┏━━

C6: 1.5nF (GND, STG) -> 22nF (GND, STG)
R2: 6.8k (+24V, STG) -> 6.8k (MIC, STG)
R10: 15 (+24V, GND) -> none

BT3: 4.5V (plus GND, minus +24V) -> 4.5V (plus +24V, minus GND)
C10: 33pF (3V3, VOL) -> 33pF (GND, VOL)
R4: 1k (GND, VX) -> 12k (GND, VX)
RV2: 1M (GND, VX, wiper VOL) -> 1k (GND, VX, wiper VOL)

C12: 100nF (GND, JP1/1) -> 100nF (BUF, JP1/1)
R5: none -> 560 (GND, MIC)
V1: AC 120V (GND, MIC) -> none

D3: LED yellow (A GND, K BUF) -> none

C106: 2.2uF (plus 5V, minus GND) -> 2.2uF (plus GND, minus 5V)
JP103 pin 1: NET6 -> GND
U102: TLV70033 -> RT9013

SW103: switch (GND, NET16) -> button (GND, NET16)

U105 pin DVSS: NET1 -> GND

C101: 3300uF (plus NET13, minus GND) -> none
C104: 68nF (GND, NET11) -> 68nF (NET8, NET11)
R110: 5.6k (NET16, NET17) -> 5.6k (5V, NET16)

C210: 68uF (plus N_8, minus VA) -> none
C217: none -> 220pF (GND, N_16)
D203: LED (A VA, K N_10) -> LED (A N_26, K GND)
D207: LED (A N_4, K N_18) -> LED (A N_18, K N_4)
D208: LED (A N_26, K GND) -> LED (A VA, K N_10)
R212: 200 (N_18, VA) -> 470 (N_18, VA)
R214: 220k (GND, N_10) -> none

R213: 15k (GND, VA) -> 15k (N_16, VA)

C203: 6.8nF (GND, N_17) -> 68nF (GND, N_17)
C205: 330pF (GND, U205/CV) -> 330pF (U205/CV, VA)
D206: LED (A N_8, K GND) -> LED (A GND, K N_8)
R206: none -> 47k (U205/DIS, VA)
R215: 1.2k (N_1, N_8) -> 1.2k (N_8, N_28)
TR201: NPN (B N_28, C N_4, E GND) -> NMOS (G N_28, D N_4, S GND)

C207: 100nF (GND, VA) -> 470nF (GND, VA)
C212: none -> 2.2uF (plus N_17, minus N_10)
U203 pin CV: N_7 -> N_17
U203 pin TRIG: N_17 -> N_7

┗━━

Work order:
Having found the line with "R110: 5.6k (NET16, NET17) -> 5.6k (5V, NET16)", transcribe it and each line after it to the end of the entries, with no other lines.

Completed exercise:
R110: 5.6k (NET16, NET17) -> 5.6k (5V, NET16)

C210: 68uF (plus N_8, minus VA) -> none
C217: none -> 220pF (GND, N_16)
D203: LED (A VA, K N_10) -> LED (A N_26, K GND)
D207: LED (A N_4, K N_18) -> LED (A N_18, K N_4)
D208: LED (A N_26, K GND) -> LED (A VA, K N_10)
R212: 200 (N_18, VA) -> 470 (N_18, VA)
R214: 220k (GND, N_10) -> none

R213: 15k (GND, VA) -> 15k (N_16, VA)

C203: 6.8nF (GND, N_17) -> 68nF (GND, N_17)
C205: 330pF (GND, U205/CV) -> 330pF (U205/CV, VA)
D206: LED (A N_8, K GND) -> LED (A GND, K N_8)
R206: none -> 47k (U205/DIS, VA)
R215: 1.2k (N_1, N_8) -> 1.2k (N_8, N_28)
TR201: NPN (B N_28, C N_4, E GND) -> NMOS (G N_28, D N_4, S GND)

C207: 100nF (GND, VA) -> 470nF (GND, VA)
C212: none -> 2.2uF (plus N_17, minus N_10)
U203 pin CV: N_7 -> N_17
U203 pin TRIG: N_17 -> N_7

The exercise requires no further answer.